■ Task to carry out ■
Across the records, count every line that includes "none" and give the number by itself.

━━━ Available data

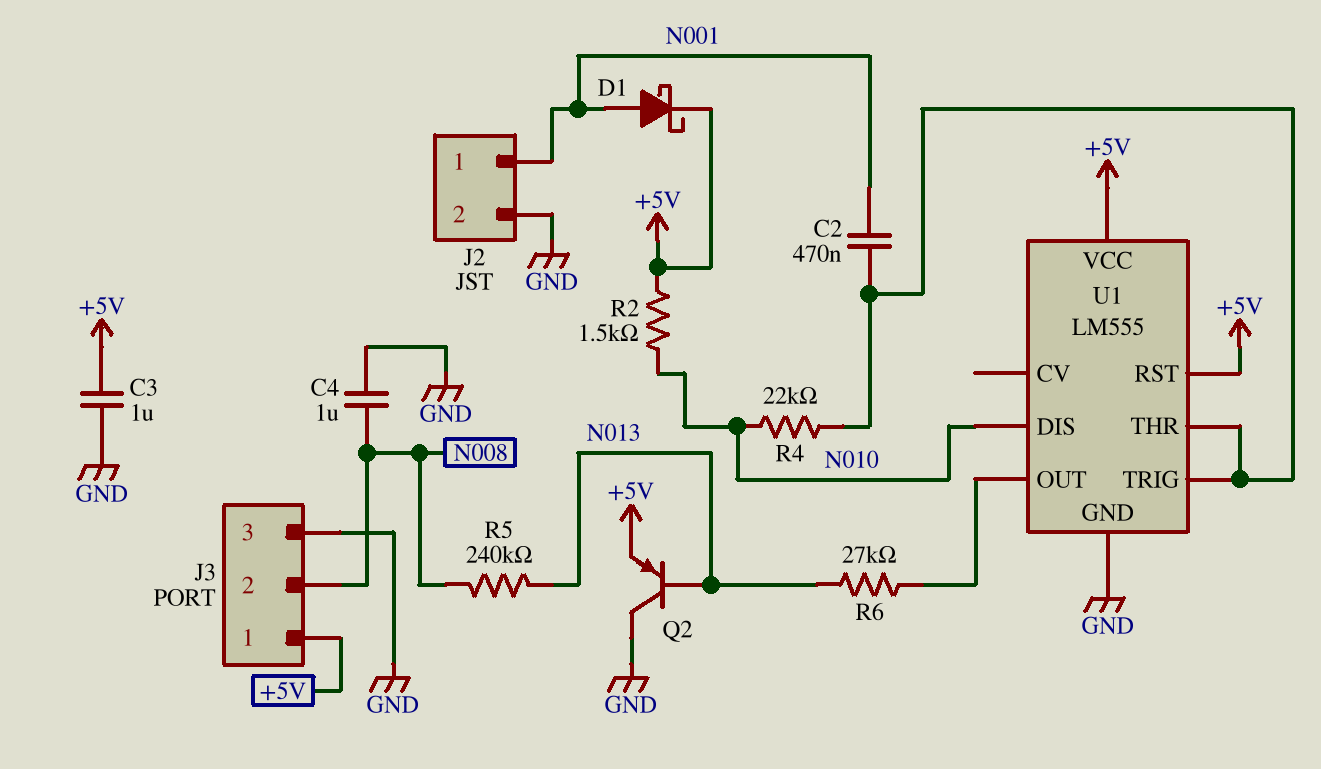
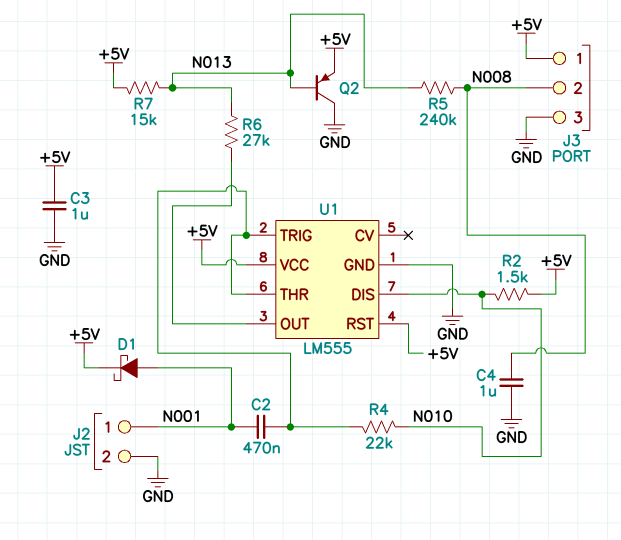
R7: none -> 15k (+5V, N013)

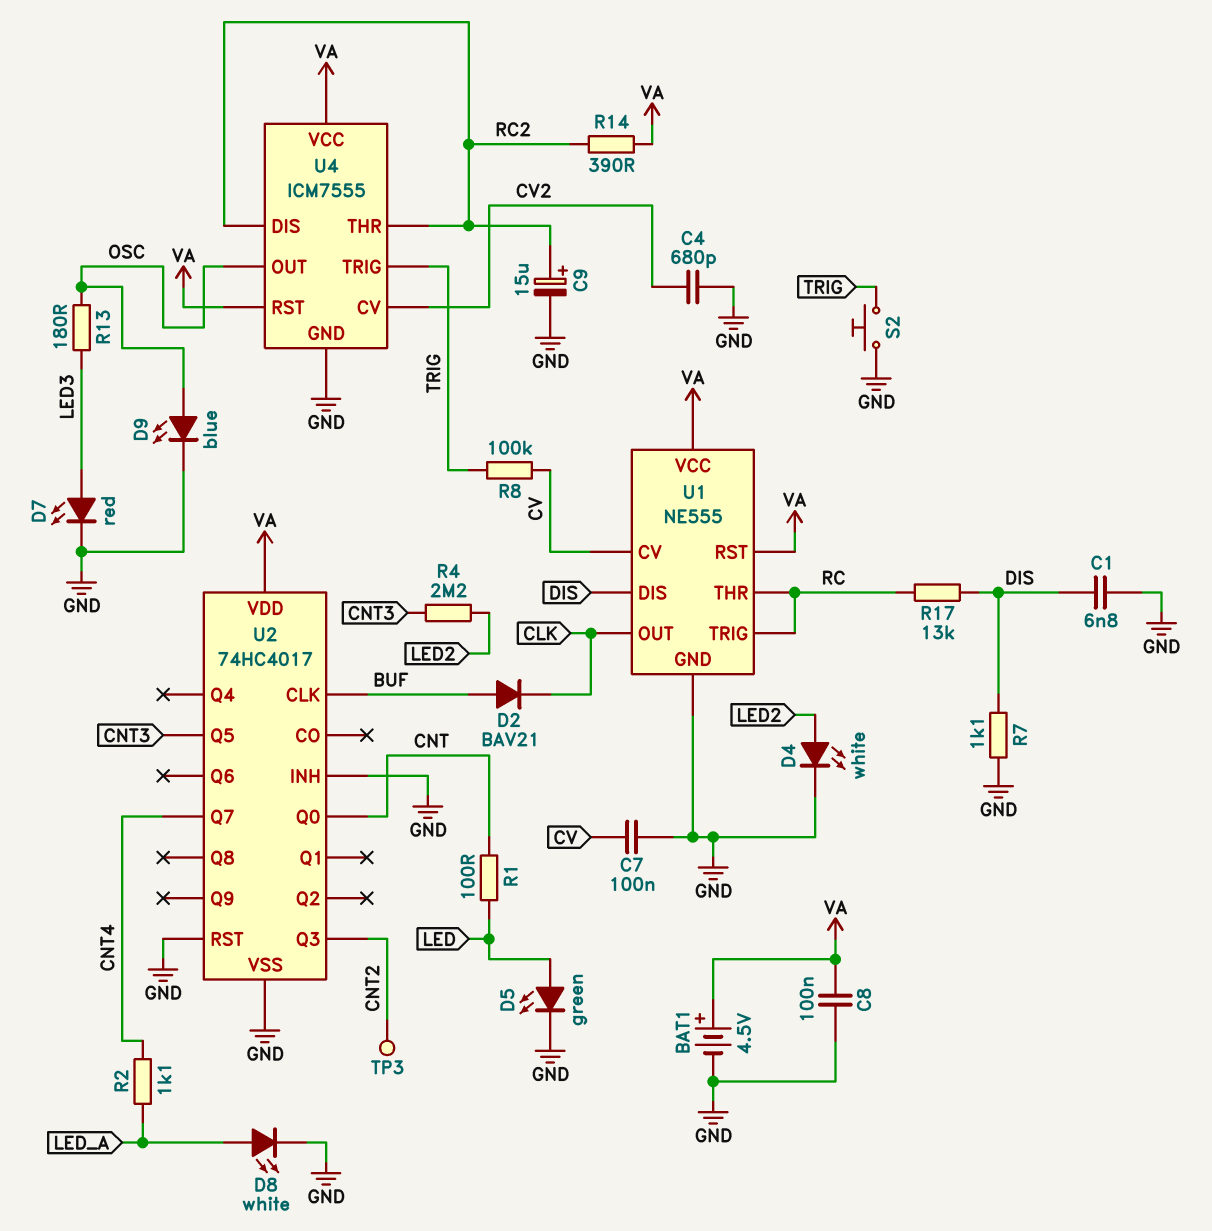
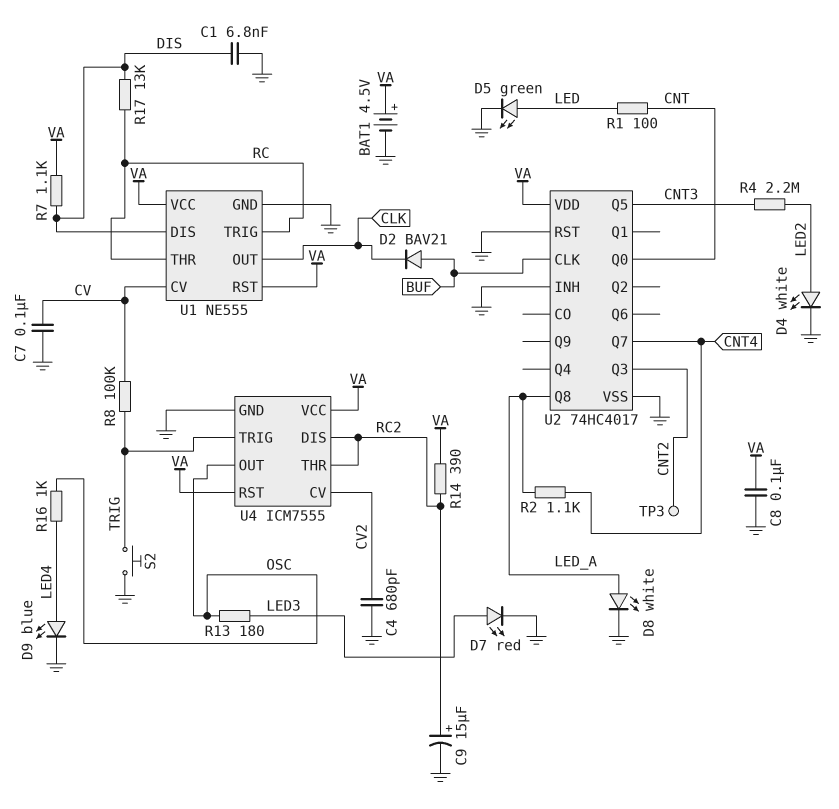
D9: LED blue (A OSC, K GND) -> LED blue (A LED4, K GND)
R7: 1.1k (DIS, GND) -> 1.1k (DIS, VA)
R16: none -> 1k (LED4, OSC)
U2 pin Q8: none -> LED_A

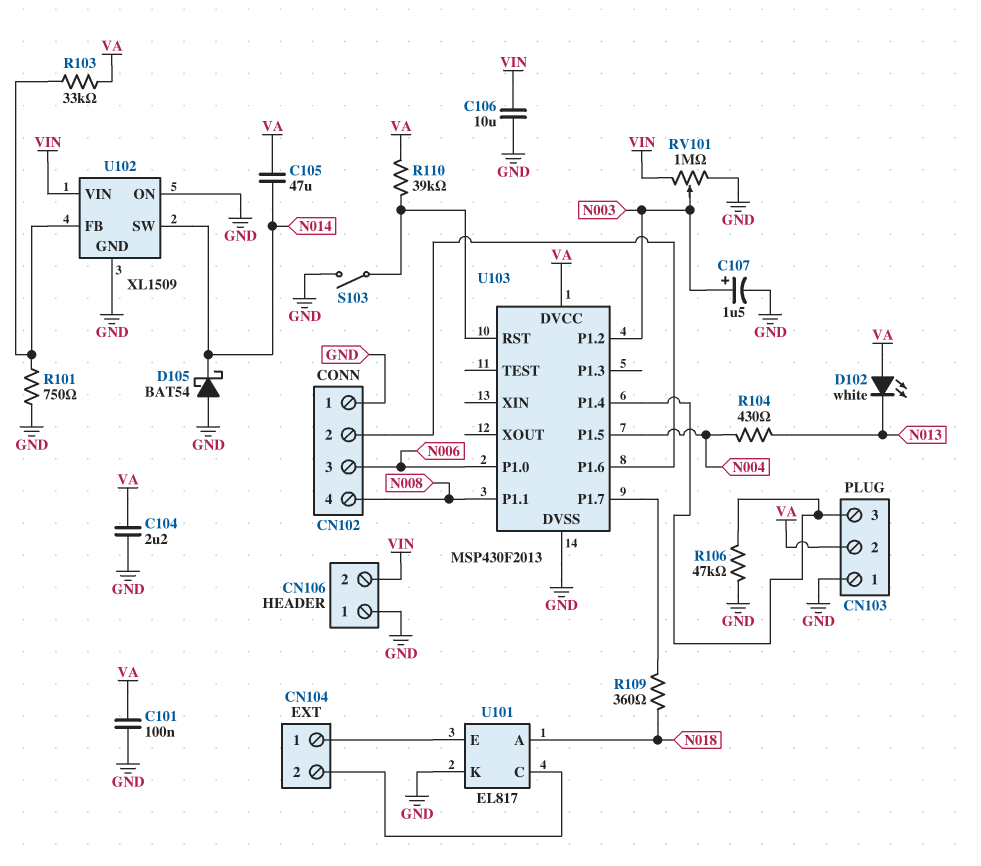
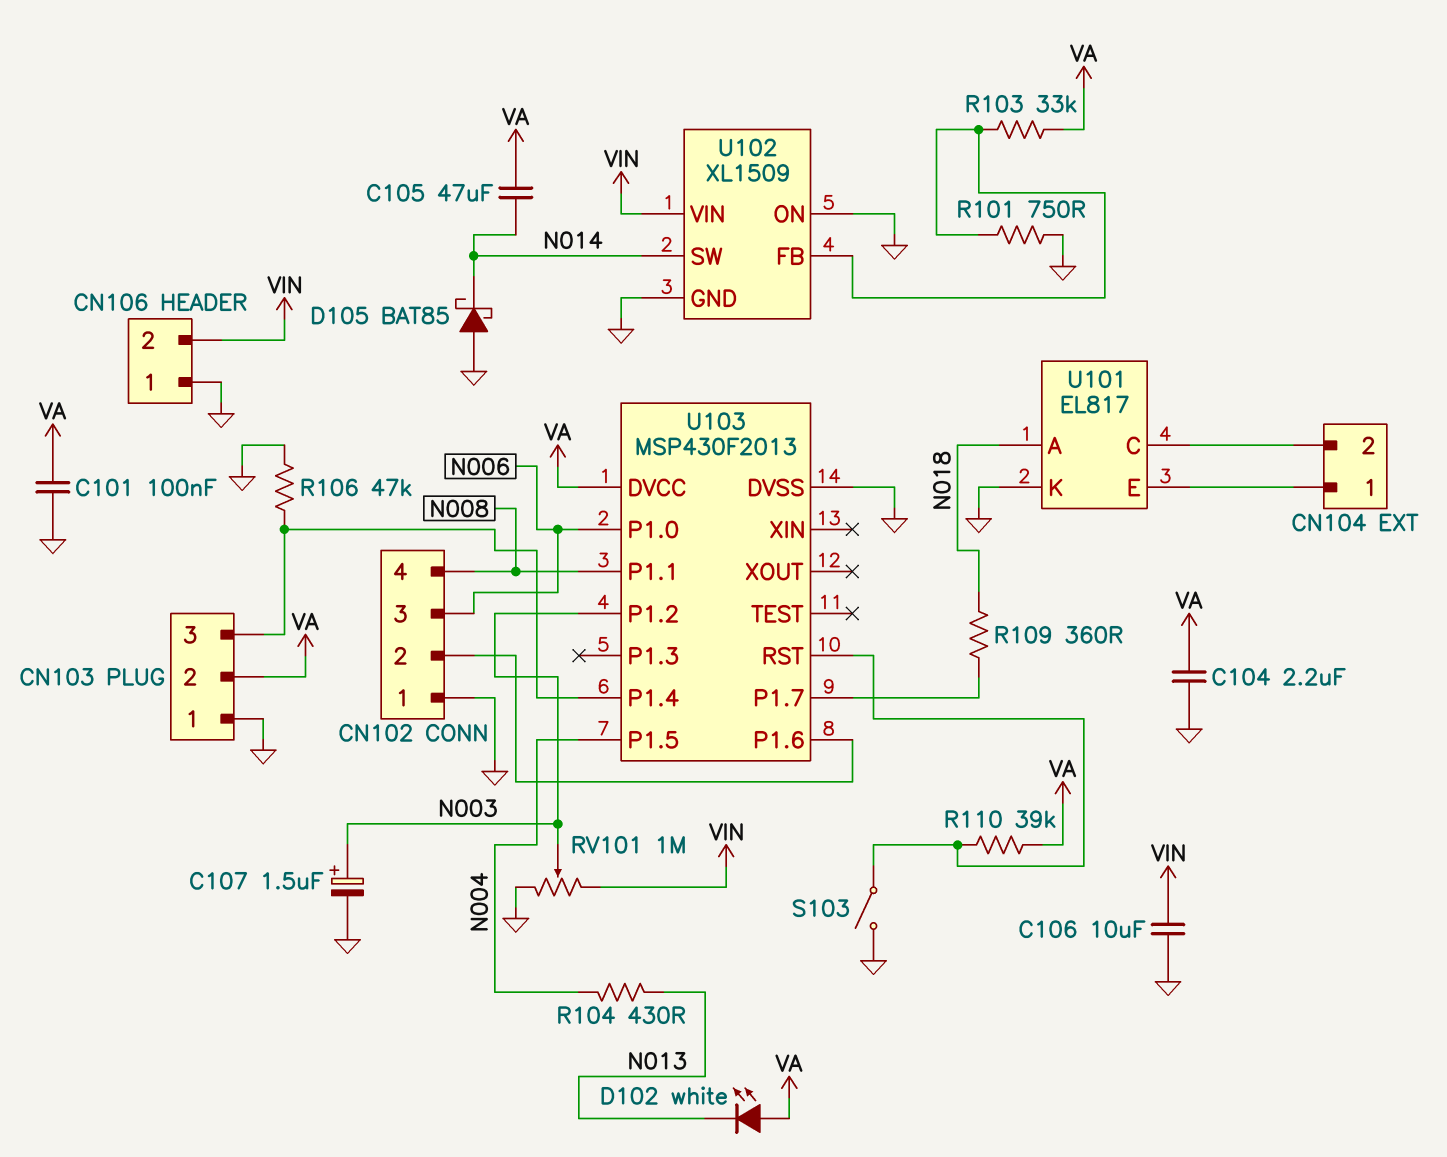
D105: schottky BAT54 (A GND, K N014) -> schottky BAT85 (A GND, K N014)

━━━━━━

■ Written response ■
3